Modification records:
##############################
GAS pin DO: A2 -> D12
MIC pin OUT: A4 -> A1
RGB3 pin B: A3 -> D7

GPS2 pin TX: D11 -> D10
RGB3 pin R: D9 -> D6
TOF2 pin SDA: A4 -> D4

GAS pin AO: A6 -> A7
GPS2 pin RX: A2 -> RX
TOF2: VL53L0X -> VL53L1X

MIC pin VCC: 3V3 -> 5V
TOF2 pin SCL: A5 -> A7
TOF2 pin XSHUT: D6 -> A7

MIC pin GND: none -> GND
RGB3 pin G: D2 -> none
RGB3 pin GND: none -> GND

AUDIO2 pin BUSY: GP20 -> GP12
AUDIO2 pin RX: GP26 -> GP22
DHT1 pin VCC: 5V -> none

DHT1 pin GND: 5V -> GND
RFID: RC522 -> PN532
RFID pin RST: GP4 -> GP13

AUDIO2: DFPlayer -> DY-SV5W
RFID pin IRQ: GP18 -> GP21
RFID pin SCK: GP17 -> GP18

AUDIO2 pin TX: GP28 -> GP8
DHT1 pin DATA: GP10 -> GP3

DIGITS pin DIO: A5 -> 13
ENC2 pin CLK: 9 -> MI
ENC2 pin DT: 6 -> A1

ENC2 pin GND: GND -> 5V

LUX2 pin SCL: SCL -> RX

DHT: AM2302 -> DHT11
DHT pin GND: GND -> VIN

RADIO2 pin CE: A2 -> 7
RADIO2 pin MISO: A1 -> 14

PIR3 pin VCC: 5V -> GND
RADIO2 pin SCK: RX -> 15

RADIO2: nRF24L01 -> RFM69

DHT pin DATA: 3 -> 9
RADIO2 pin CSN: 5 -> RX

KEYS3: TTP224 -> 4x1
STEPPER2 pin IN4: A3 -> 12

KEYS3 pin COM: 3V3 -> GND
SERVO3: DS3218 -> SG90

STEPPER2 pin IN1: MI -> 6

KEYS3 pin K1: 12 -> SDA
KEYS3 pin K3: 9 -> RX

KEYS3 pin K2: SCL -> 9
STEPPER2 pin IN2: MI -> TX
##############################
_What you should do_. Write every record above out again exactly as it stands.

_Task response_.
GAS pin DO: A2 -> D12
MIC pin OUT: A4 -> A1
RGB3 pin B: A3 -> D7

GPS2 pin TX: D11 -> D10
RGB3 pin R: D9 -> D6
TOF2 pin SDA: A4 -> D4

GAS pin AO: A6 -> A7
GPS2 pin RX: A2 -> RX
TOF2: VL53L0X -> VL53L1X

MIC pin VCC: 3V3 -> 5V
TOF2 pin SCL: A5 -> A7
TOF2 pin XSHUT: D6 -> A7

MIC pin GND: none -> GND
RGB3 pin G: D2 -> none
RGB3 pin GND: none -> GND

AUDIO2 pin BUSY: GP20 -> GP12
AUDIO2 pin RX: GP26 -> GP22
DHT1 pin VCC: 5V -> none

DHT1 pin GND: 5V -> GND
RFID: RC522 -> PN532
RFID pin RST: GP4 -> GP13

AUDIO2: DFPlayer -> DY-SV5W
RFID pin IRQ: GP18 -> GP21
RFID pin SCK: GP17 -> GP18

AUDIO2 pin TX: GP28 -> GP8
DHT1 pin DATA: GP10 -> GP3

DIGITS pin DIO: A5 -> 13
ENC2 pin CLK: 9 -> MI
ENC2 pin DT: 6 -> A1

ENC2 pin GND: GND -> 5V

LUX2 pin SCL: SCL -> RX

DHT: AM2302 -> DHT11
DHT pin GND: GND -> VIN

RADIO2 pin CE: A2 -> 7
RADIO2 pin MISO: A1 -> 14

PIR3 pin VCC: 5V -> GND
RADIO2 pin SCK: RX -> 15

RADIO2: nRF24L01 -> RFM69

DHT pin DATA: 3 -> 9
RADIO2 pin CSN: 5 -> RX

KEYS3: TTP224 -> 4x1
STEPPER2 pin IN4: A3 -> 12

KEYS3 pin COM: 3V3 -> GND
SERVO3: DS3218 -> SG90

STEPPER2 pin IN1: MI -> 6

KEYS3 pin K1: 12 -> SDA
KEYS3 pin K3: 9 -> RX

KEYS3 pin K2: SCL -> 9
STEPPER2 pin IN2: MI -> TX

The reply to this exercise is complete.